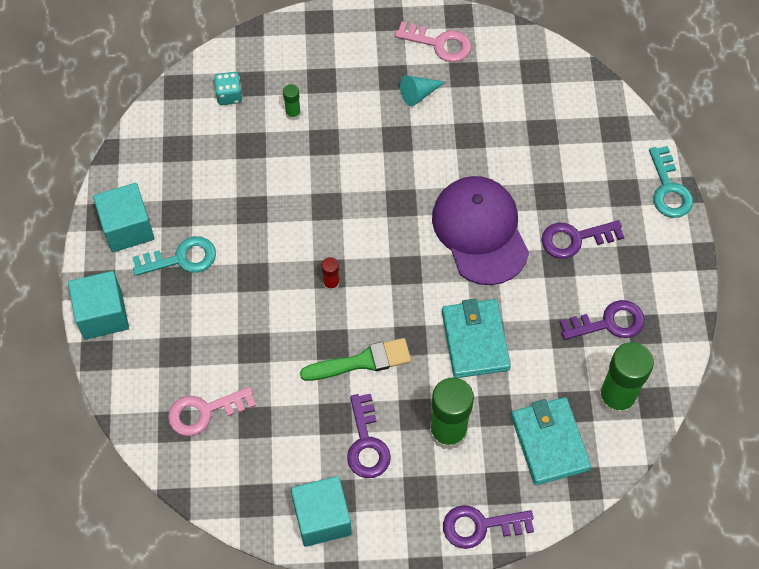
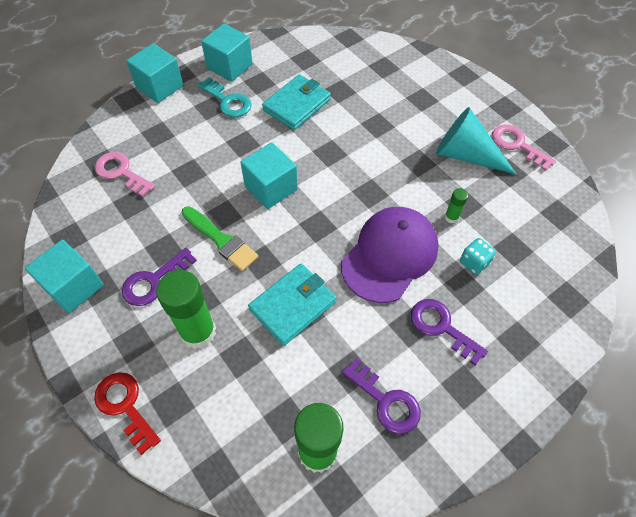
camera: 55 degrees right, 5 degrees down
(229, 95) = (365, 62): turquoise dice -> turquoise dice (474, 262)
(293, 113) = (383, 98): green glue stick -> green glue stick (451, 217)
(331, 284) = (271, 188): red glue stick -> turquoise cube
(418, 94) = (465, 155): turquoise cone -> turquoise cone, size x1.93
(439, 44) = (517, 145): pink key -> pink key turned 150 degrees clockwise
(480, 526) = (125, 406): purple key -> red key
(549, 442) = (237, 418): turquoise wallet -> turquoise wallet (297, 105)
(668, 189) = (555, 376): turquoise key -> none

**PROBLEM DESCRIPTION:**
Pictures do not belong in the copy. Please reproduce the entries above exactly otherwise.

**WORKED SOLUTION:**
camera: 55 degrees right, 5 degrees down
(229, 95) = (365, 62): turquoise dice -> turquoise dice (474, 262)
(293, 113) = (383, 98): green glue stick -> green glue stick (451, 217)
(331, 284) = (271, 188): red glue stick -> turquoise cube
(418, 94) = (465, 155): turquoise cone -> turquoise cone, size x1.93
(439, 44) = (517, 145): pink key -> pink key turned 150 degrees clockwise
(480, 526) = (125, 406): purple key -> red key
(549, 442) = (237, 418): turquoise wallet -> turquoise wallet (297, 105)
(668, 189) = (555, 376): turquoise key -> none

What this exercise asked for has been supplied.